Assignment: Although the data below holds other lines too, output only those from the line with "C8: none -> 2.2uF (W2, W16)" up to and including the line with "U1 pin GP1: none -> 5V", exactly as they appear.

The input:
--------

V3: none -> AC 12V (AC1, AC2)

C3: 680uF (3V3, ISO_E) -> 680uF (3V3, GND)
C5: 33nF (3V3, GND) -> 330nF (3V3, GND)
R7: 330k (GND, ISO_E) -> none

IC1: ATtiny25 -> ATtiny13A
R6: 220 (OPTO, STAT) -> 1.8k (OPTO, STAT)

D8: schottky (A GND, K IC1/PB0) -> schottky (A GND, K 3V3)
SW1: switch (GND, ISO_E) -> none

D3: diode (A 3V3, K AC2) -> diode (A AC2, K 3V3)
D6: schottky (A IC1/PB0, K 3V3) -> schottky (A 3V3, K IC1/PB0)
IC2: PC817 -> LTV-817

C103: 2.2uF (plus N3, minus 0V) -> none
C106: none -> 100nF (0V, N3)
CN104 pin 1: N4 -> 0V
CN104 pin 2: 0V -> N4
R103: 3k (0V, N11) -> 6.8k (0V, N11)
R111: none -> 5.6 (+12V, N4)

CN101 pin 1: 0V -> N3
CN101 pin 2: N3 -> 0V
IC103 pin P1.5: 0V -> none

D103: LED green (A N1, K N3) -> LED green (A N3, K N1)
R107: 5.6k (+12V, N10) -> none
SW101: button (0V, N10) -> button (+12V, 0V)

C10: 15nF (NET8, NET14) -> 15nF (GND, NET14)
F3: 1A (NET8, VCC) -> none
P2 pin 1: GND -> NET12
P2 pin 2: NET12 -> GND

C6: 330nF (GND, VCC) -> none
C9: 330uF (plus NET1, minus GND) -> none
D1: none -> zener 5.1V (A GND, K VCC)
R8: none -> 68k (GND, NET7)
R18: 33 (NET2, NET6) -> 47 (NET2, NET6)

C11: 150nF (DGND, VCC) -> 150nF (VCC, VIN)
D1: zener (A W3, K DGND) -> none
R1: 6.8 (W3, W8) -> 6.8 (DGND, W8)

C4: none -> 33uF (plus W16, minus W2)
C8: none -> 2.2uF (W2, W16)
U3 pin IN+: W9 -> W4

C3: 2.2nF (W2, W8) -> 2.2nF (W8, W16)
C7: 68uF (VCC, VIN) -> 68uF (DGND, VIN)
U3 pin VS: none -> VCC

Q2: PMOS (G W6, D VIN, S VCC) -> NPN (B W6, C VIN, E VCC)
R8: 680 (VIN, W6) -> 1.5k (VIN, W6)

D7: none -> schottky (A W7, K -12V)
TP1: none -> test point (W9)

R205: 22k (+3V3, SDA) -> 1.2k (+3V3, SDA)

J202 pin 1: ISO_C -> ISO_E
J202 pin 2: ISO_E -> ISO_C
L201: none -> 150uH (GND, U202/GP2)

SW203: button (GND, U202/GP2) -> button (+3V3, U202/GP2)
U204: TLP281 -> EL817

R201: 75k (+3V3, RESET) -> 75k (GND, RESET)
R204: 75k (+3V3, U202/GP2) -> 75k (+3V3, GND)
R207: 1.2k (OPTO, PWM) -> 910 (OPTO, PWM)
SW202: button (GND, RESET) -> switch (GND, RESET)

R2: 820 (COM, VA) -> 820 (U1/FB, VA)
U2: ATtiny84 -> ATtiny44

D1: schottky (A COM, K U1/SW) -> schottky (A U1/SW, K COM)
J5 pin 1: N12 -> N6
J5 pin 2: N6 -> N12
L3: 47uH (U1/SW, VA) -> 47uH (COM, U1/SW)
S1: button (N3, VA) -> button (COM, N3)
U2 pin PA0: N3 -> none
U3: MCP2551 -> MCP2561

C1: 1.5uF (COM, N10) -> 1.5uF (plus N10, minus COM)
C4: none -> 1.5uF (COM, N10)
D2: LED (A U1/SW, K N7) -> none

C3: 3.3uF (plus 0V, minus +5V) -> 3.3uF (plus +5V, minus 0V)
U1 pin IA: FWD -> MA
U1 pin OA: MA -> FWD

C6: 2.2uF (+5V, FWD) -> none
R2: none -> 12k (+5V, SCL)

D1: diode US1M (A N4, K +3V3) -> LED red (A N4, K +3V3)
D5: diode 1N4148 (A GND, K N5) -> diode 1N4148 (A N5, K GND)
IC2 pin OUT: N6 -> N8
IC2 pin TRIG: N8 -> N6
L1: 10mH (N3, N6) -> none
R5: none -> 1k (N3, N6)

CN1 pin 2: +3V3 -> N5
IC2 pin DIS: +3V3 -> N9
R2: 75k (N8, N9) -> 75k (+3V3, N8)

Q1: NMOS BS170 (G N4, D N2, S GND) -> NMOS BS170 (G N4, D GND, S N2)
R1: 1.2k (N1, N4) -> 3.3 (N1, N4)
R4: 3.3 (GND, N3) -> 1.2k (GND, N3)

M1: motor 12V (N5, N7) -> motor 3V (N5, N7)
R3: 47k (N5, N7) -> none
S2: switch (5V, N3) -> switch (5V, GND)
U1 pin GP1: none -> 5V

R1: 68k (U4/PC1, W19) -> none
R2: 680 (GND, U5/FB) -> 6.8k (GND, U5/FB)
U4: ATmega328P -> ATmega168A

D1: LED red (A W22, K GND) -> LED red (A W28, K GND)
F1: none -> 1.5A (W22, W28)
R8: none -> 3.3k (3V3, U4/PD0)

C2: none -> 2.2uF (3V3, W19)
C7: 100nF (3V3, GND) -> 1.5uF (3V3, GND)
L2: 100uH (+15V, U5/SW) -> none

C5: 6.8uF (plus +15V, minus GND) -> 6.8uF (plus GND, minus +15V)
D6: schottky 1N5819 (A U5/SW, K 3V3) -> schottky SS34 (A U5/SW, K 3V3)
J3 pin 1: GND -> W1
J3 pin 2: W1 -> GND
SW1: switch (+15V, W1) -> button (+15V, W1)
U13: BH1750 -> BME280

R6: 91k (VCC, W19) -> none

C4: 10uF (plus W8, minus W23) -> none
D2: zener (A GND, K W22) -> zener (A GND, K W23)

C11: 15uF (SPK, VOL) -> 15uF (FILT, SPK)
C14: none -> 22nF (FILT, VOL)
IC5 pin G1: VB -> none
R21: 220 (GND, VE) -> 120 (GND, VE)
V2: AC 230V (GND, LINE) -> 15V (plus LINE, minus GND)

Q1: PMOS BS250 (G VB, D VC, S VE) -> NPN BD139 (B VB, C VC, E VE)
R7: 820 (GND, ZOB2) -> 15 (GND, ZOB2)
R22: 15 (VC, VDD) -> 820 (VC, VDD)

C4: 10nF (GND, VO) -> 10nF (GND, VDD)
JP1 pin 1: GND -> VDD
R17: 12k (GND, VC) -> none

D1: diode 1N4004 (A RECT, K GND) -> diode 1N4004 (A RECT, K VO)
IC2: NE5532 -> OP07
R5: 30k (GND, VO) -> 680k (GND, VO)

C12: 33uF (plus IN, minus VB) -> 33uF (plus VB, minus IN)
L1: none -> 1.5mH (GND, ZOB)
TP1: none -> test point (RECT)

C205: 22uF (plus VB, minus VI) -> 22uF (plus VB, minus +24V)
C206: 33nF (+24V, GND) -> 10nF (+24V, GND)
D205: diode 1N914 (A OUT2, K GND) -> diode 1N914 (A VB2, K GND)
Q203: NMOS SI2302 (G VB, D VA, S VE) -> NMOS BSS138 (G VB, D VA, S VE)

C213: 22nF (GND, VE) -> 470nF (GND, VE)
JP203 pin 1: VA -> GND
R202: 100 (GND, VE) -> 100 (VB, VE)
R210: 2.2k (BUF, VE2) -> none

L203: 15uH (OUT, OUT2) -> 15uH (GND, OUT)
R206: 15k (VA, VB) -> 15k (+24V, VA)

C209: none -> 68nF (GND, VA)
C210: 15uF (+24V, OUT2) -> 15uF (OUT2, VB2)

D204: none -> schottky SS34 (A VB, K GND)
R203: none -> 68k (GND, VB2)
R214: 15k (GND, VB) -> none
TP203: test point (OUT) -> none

--------

Result of this exercise:
C8: none -> 2.2uF (W2, W16)
U3 pin IN+: W9 -> W4

C3: 2.2nF (W2, W8) -> 2.2nF (W8, W16)
C7: 68uF (VCC, VIN) -> 68uF (DGND, VIN)
U3 pin VS: none -> VCC

Q2: PMOS (G W6, D VIN, S VCC) -> NPN (B W6, C VIN, E VCC)
R8: 680 (VIN, W6) -> 1.5k (VIN, W6)

D7: none -> schottky (A W7, K -12V)
TP1: none -> test point (W9)

R205: 22k (+3V3, SDA) -> 1.2k (+3V3, SDA)

J202 pin 1: ISO_C -> ISO_E
J202 pin 2: ISO_E -> ISO_C
L201: none -> 150uH (GND, U202/GP2)

SW203: button (GND, U202/GP2) -> button (+3V3, U202/GP2)
U204: TLP281 -> EL817

R201: 75k (+3V3, RESET) -> 75k (GND, RESET)
R204: 75k (+3V3, U202/GP2) -> 75k (+3V3, GND)
R207: 1.2k (OPTO, PWM) -> 910 (OPTO, PWM)
SW202: button (GND, RESET) -> switch (GND, RESET)

R2: 820 (COM, VA) -> 820 (U1/FB, VA)
U2: ATtiny84 -> ATtiny44

D1: schottky (A COM, K U1/SW) -> schottky (A U1/SW, K COM)
J5 pin 1: N12 -> N6
J5 pin 2: N6 -> N12
L3: 47uH (U1/SW, VA) -> 47uH (COM, U1/SW)
S1: button (N3, VA) -> button (COM, N3)
U2 pin PA0: N3 -> none
U3: MCP2551 -> MCP2561

C1: 1.5uF (COM, N10) -> 1.5uF (plus N10, minus COM)
C4: none -> 1.5uF (COM, N10)
D2: LED (A U1/SW, K N7) -> none

C3: 3.3uF (plus 0V, minus +5V) -> 3.3uF (plus +5V, minus 0V)
U1 pin IA: FWD -> MA
U1 pin OA: MA -> FWD

C6: 2.2uF (+5V, FWD) -> none
R2: none -> 12k (+5V, SCL)

D1: diode US1M (A N4, K +3V3) -> LED red (A N4, K +3V3)
D5: diode 1N4148 (A GND, K N5) -> diode 1N4148 (A N5, K GND)
IC2 pin OUT: N6 -> N8
IC2 pin TRIG: N8 -> N6
L1: 10mH (N3, N6) -> none
R5: none -> 1k (N3, N6)

CN1 pin 2: +3V3 -> N5
IC2 pin DIS: +3V3 -> N9
R2: 75k (N8, N9) -> 75k (+3V3, N8)

Q1: NMOS BS170 (G N4, D N2, S GND) -> NMOS BS170 (G N4, D GND, S N2)
R1: 1.2k (N1, N4) -> 3.3 (N1, N4)
R4: 3.3 (GND, N3) -> 1.2k (GND, N3)

M1: motor 12V (N5, N7) -> motor 3V (N5, N7)
R3: 47k (N5, N7) -> none
S2: switch (5V, N3) -> switch (5V, GND)
U1 pin GP1: none -> 5V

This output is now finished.